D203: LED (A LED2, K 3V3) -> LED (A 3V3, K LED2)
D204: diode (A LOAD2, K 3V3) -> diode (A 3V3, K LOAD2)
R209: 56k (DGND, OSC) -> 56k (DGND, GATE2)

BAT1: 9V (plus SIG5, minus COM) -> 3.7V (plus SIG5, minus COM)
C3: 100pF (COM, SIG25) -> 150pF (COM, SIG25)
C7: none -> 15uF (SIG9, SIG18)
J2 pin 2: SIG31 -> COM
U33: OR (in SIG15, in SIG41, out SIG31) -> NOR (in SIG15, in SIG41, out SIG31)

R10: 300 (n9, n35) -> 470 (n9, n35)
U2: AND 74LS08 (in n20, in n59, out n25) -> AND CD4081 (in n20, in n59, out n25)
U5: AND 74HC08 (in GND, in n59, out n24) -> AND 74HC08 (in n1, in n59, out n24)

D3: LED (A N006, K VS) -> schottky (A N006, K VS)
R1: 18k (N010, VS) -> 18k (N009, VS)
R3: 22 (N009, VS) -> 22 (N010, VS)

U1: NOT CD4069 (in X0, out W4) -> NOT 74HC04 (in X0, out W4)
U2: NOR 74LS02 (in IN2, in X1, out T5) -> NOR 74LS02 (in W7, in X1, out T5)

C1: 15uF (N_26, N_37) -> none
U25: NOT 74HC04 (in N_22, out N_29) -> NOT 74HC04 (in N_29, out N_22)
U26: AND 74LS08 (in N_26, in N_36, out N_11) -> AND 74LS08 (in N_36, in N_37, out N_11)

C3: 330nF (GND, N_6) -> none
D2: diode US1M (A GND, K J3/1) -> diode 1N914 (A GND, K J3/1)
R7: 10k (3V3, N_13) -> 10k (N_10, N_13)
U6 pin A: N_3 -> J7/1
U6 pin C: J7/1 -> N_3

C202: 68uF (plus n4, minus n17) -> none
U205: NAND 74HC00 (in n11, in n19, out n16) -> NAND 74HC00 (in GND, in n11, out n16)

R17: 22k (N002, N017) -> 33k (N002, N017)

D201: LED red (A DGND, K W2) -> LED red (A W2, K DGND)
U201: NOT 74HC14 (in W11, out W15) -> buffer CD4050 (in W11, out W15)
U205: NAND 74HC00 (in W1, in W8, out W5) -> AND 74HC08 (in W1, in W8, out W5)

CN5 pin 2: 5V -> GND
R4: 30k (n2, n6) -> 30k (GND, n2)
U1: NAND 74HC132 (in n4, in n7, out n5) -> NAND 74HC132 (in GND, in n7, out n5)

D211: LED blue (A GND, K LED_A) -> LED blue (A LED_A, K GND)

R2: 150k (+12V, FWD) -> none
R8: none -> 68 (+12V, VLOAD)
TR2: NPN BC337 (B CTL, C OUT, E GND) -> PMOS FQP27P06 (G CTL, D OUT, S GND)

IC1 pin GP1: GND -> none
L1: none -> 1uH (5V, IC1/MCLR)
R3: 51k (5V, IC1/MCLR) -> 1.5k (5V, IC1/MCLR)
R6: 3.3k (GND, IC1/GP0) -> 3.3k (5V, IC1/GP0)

*Exercise prompt*.
Give back, exactly as written, the stretch from the line with "U205: NAND 74HC00 (in W1, in" through the line with "R8: none -> 68 (+12V, VLOAD)", and no other lines from the records above.

*Solution*.
U205: NAND 74HC00 (in W1, in W8, out W5) -> AND 74HC08 (in W1, in W8, out W5)

CN5 pin 2: 5V -> GND
R4: 30k (n2, n6) -> 30k (GND, n2)
U1: NAND 74HC132 (in n4, in n7, out n5) -> NAND 74HC132 (in GND, in n7, out n5)

D211: LED blue (A GND, K LED_A) -> LED blue (A LED_A, K GND)

R2: 150k (+12V, FWD) -> none
R8: none -> 68 (+12V, VLOAD)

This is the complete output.